• _Data excerpts_
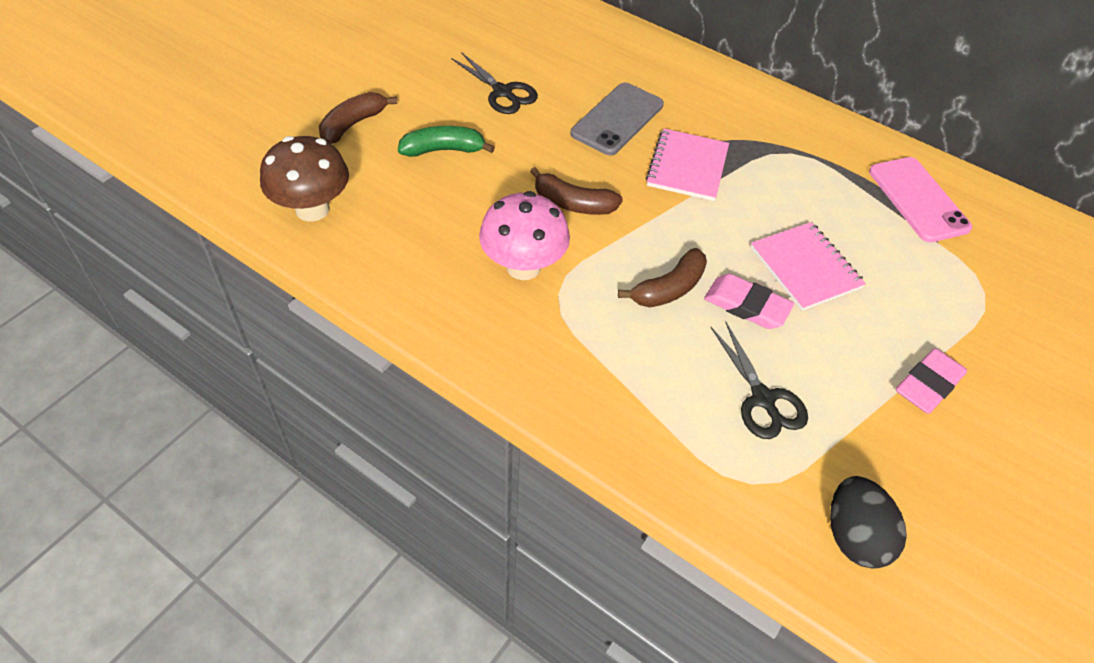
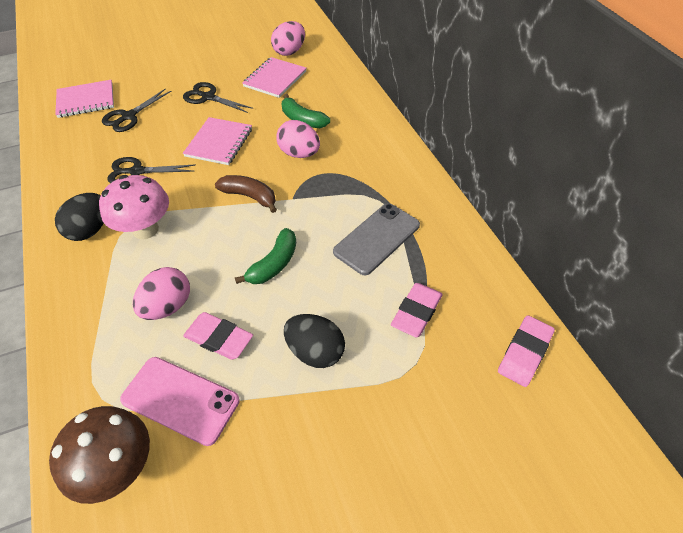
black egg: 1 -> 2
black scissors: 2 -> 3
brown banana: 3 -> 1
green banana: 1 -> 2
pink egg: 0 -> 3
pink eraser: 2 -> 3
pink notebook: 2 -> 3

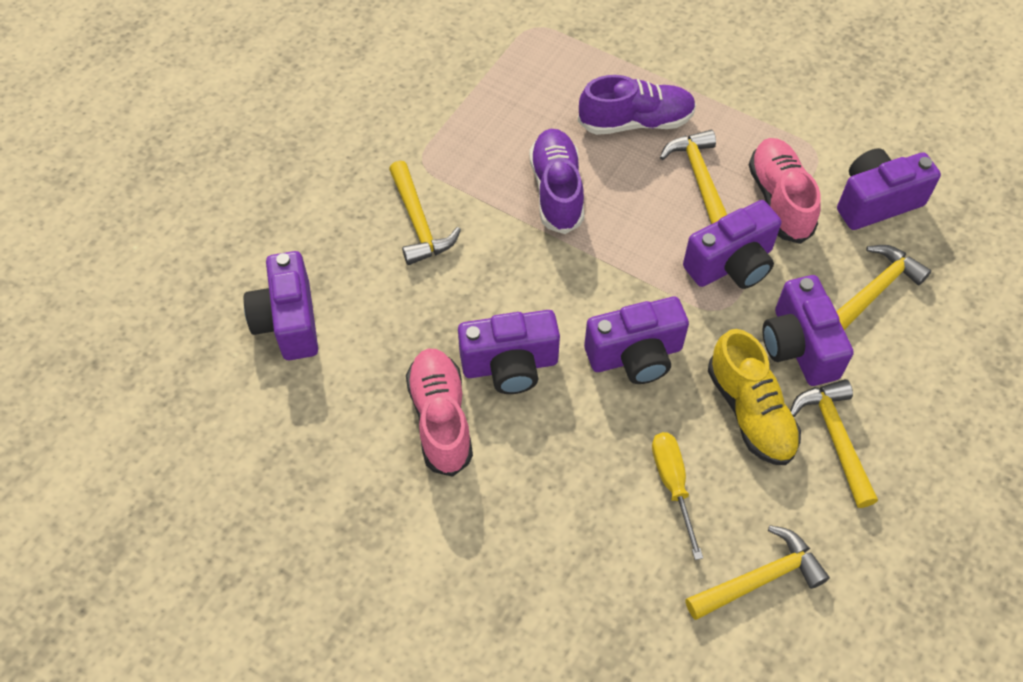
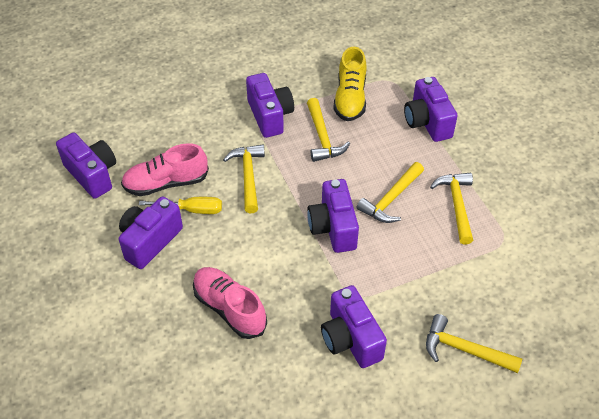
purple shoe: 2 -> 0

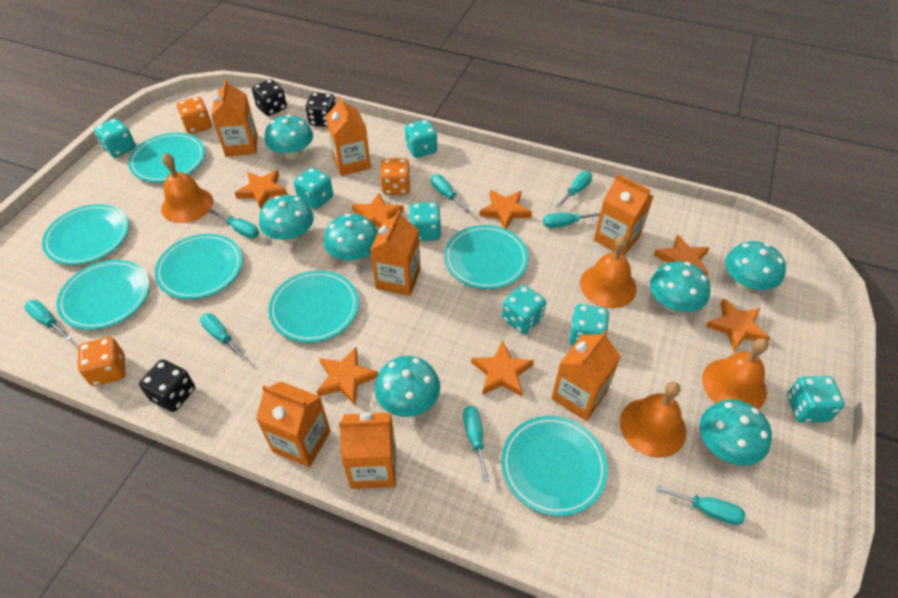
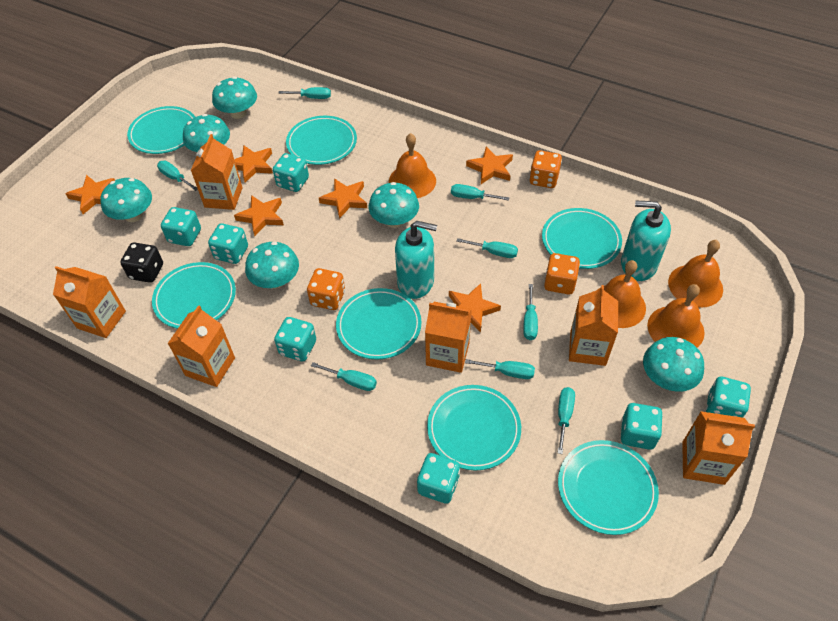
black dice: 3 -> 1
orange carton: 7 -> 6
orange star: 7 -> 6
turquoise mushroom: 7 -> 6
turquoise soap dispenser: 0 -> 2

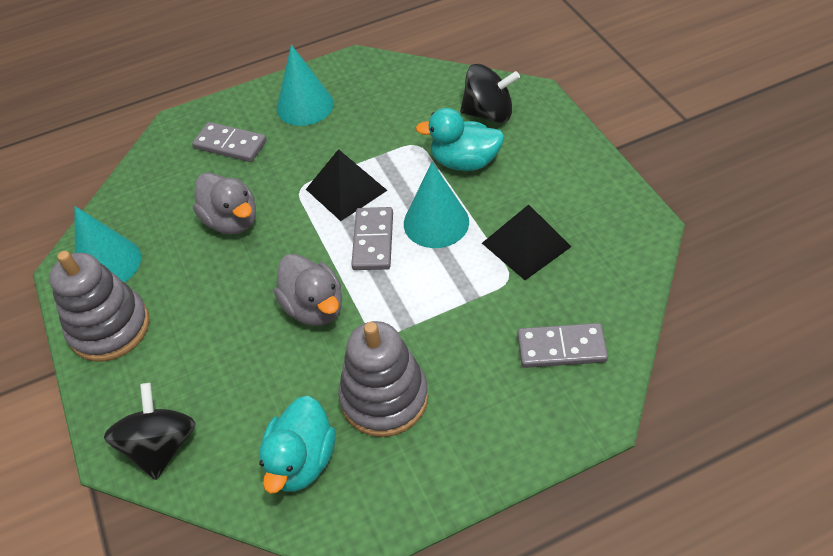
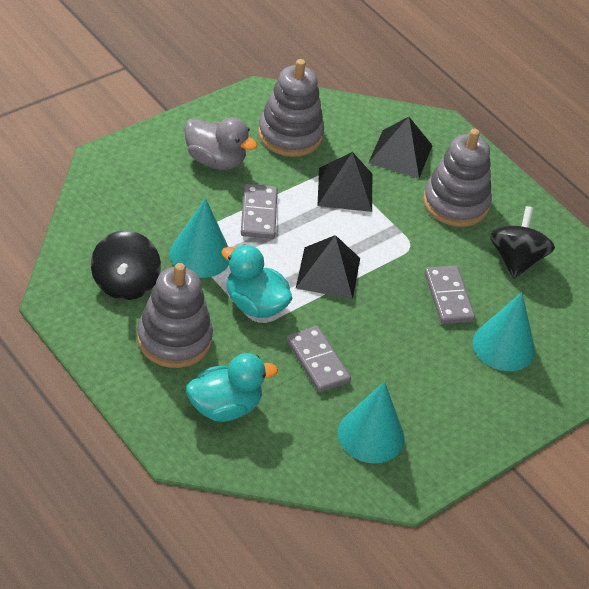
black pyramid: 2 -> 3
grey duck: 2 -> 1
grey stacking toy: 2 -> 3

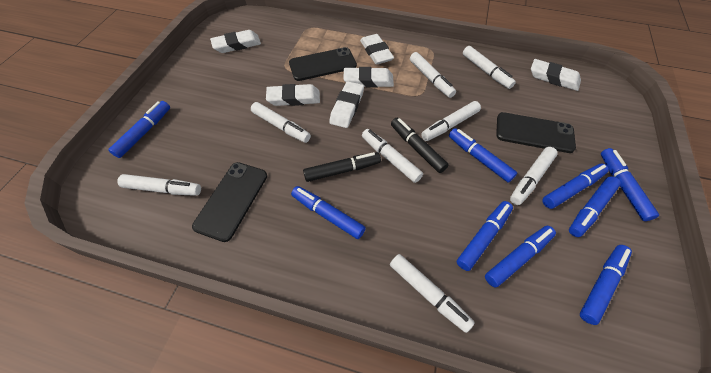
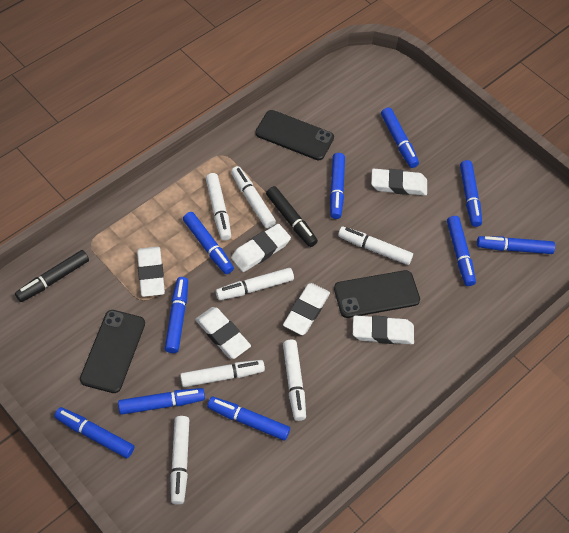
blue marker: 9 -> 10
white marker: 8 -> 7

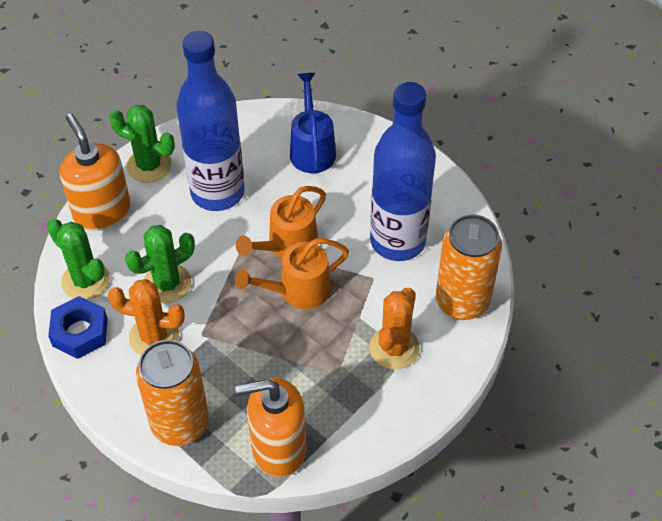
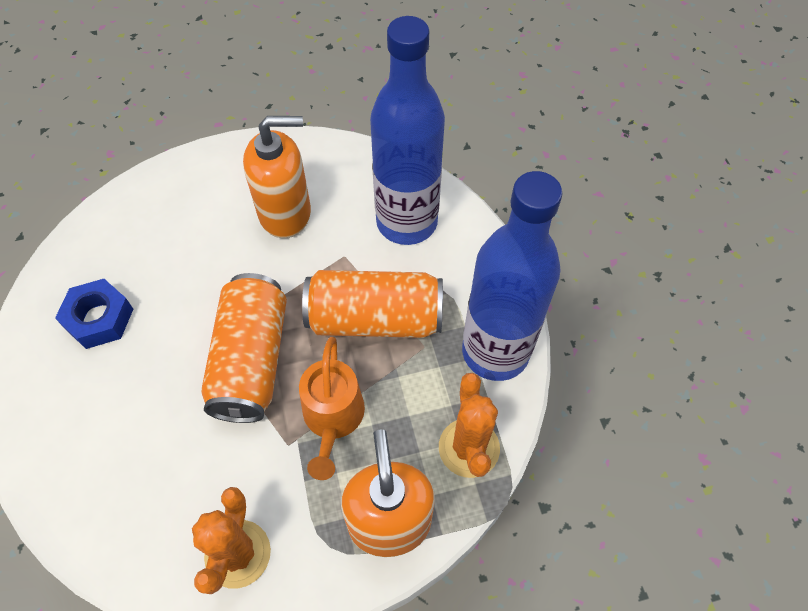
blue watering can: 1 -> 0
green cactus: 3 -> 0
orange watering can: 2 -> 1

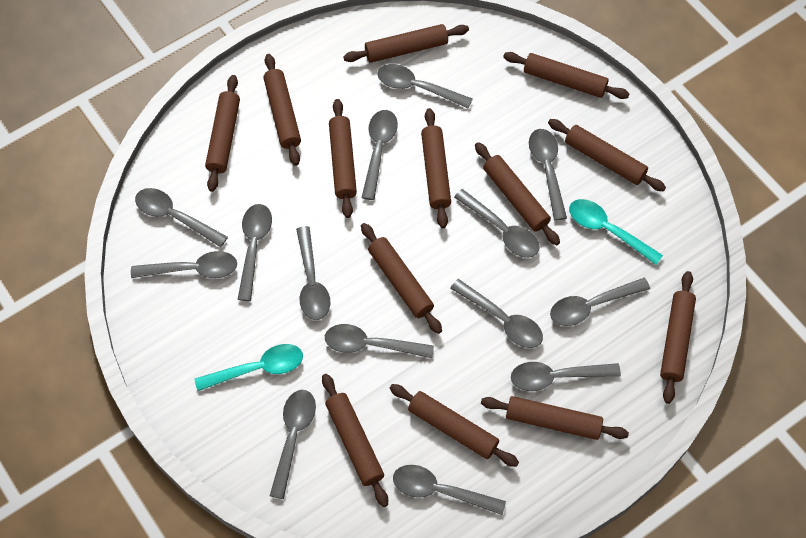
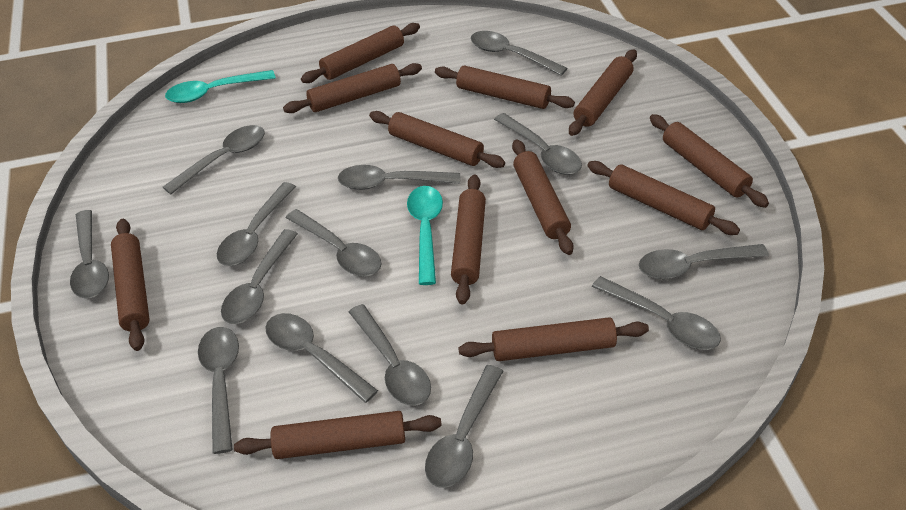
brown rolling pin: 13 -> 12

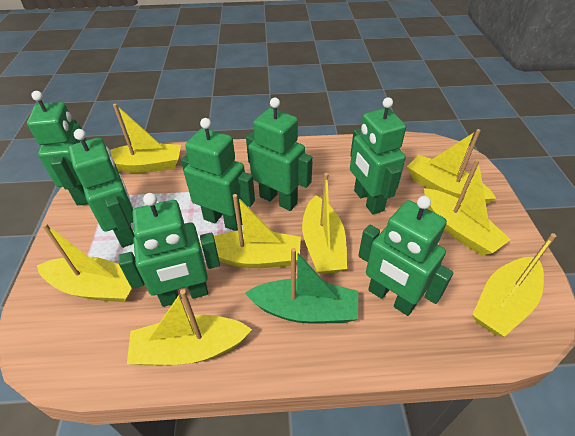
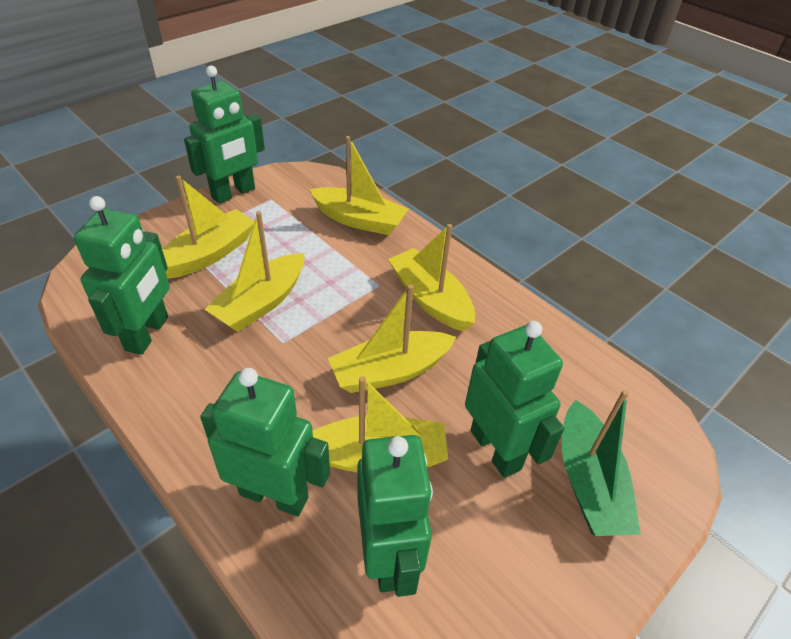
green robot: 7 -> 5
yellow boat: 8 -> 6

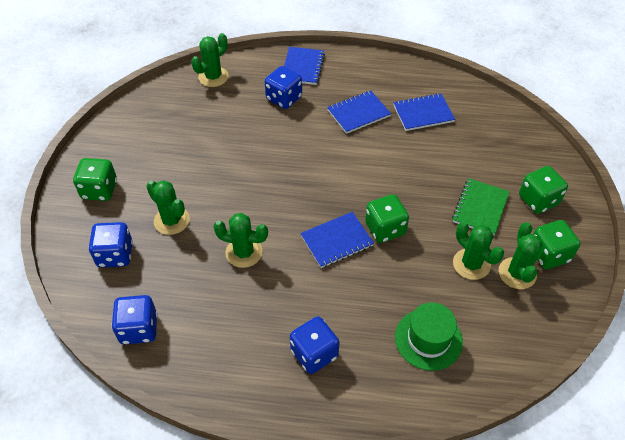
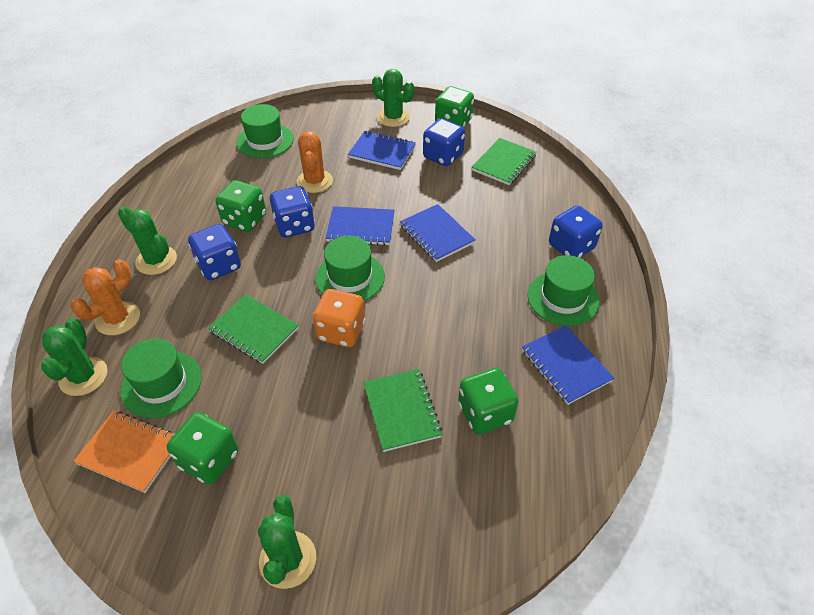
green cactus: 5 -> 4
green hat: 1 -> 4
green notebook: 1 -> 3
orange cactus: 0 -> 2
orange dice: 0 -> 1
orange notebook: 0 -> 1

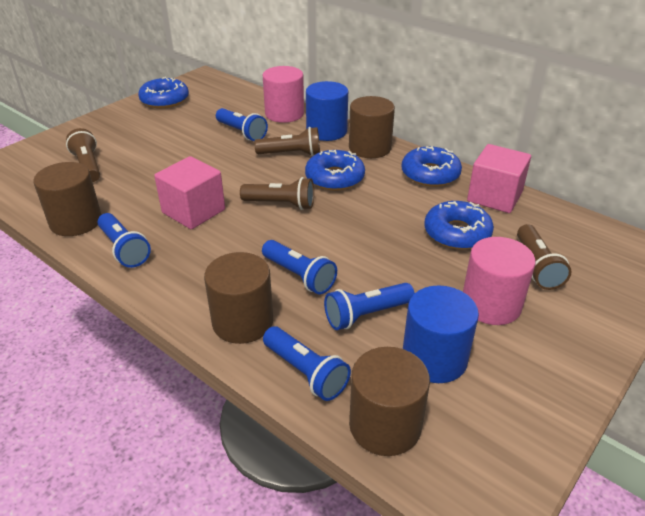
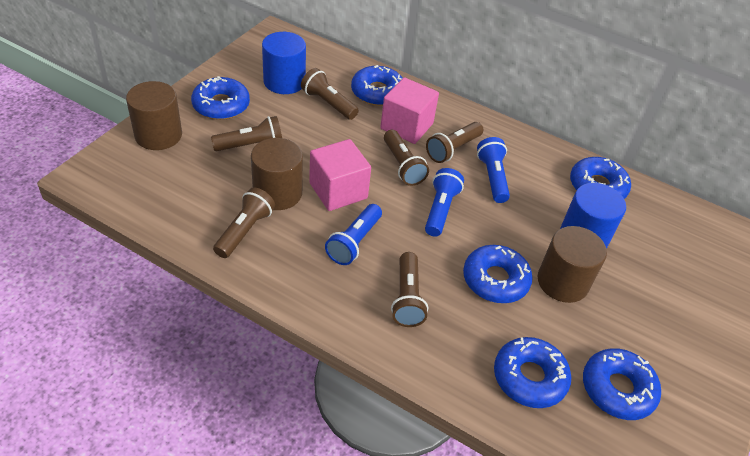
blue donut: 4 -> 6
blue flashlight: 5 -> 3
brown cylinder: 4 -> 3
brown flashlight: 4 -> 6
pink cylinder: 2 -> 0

• _Exercise instructions_
Every line above should be output exactly, except for the pictures.

• _Solved problem_
black egg: 1 -> 2
black scissors: 2 -> 3
brown banana: 3 -> 1
green banana: 1 -> 2
pink egg: 0 -> 3
pink eraser: 2 -> 3
pink notebook: 2 -> 3

purple shoe: 2 -> 0

black dice: 3 -> 1
orange carton: 7 -> 6
orange star: 7 -> 6
turquoise mushroom: 7 -> 6
turquoise soap dispenser: 0 -> 2

black pyramid: 2 -> 3
grey duck: 2 -> 1
grey stacking toy: 2 -> 3

blue marker: 9 -> 10
white marker: 8 -> 7

blue watering can: 1 -> 0
green cactus: 3 -> 0
orange watering can: 2 -> 1

brown rolling pin: 13 -> 12

green robot: 7 -> 5
yellow boat: 8 -> 6

green cactus: 5 -> 4
green hat: 1 -> 4
green notebook: 1 -> 3
orange cactus: 0 -> 2
orange dice: 0 -> 1
orange notebook: 0 -> 1

blue donut: 4 -> 6
blue flashlight: 5 -> 3
brown cylinder: 4 -> 3
brown flashlight: 4 -> 6
pink cylinder: 2 -> 0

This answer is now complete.